Stored data entries:
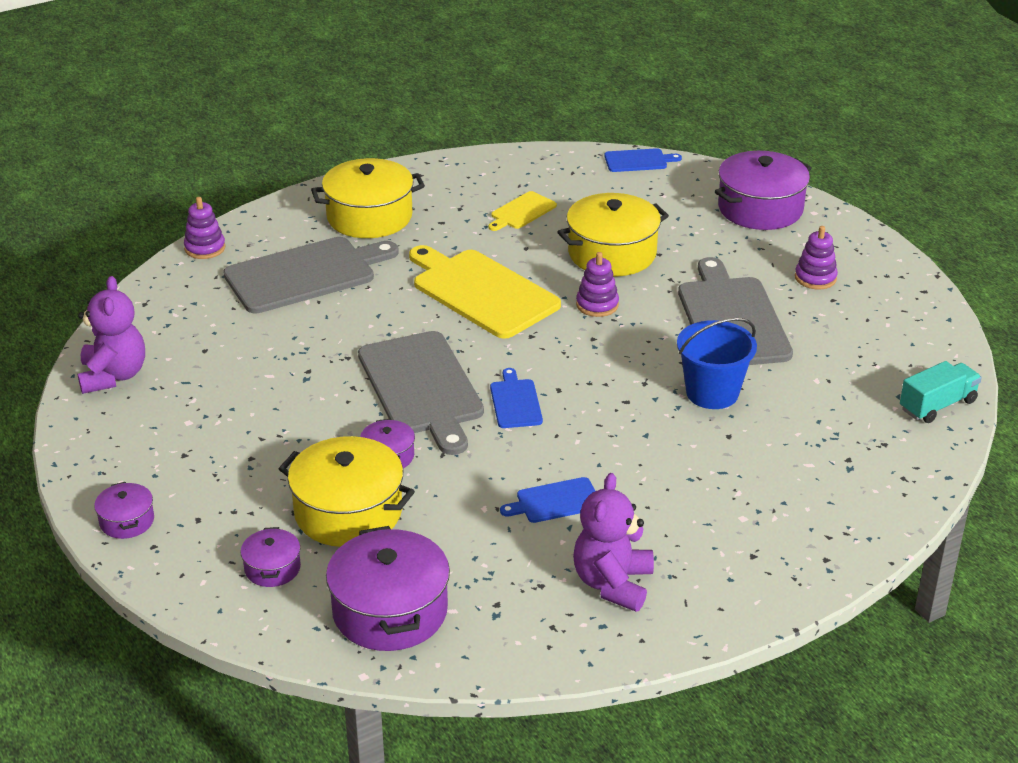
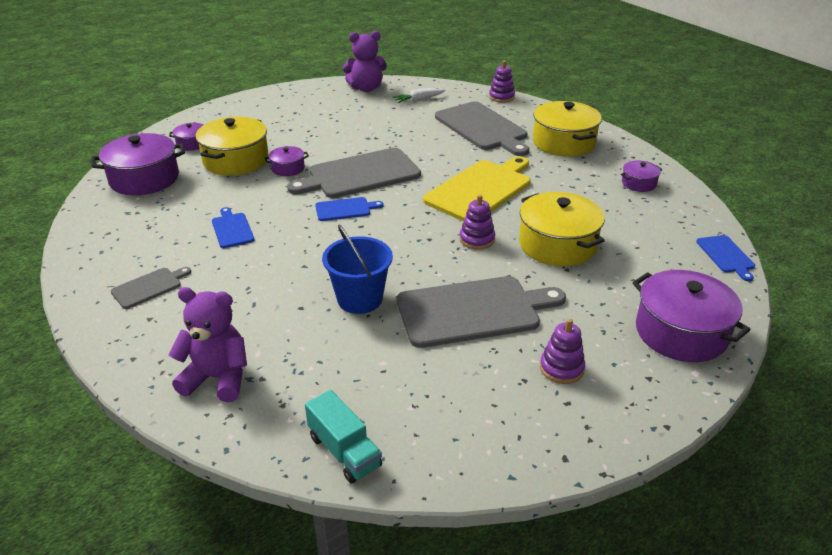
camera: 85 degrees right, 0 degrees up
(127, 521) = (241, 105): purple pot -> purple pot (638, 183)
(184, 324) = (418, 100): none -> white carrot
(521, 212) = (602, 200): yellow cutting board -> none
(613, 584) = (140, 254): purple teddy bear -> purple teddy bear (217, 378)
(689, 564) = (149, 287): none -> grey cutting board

■ Task objective
Write out every line from the entries where "purple" appears.

■ Solution for this problem
(127, 521) = (241, 105): purple pot -> purple pot (638, 183)
(613, 584) = (140, 254): purple teddy bear -> purple teddy bear (217, 378)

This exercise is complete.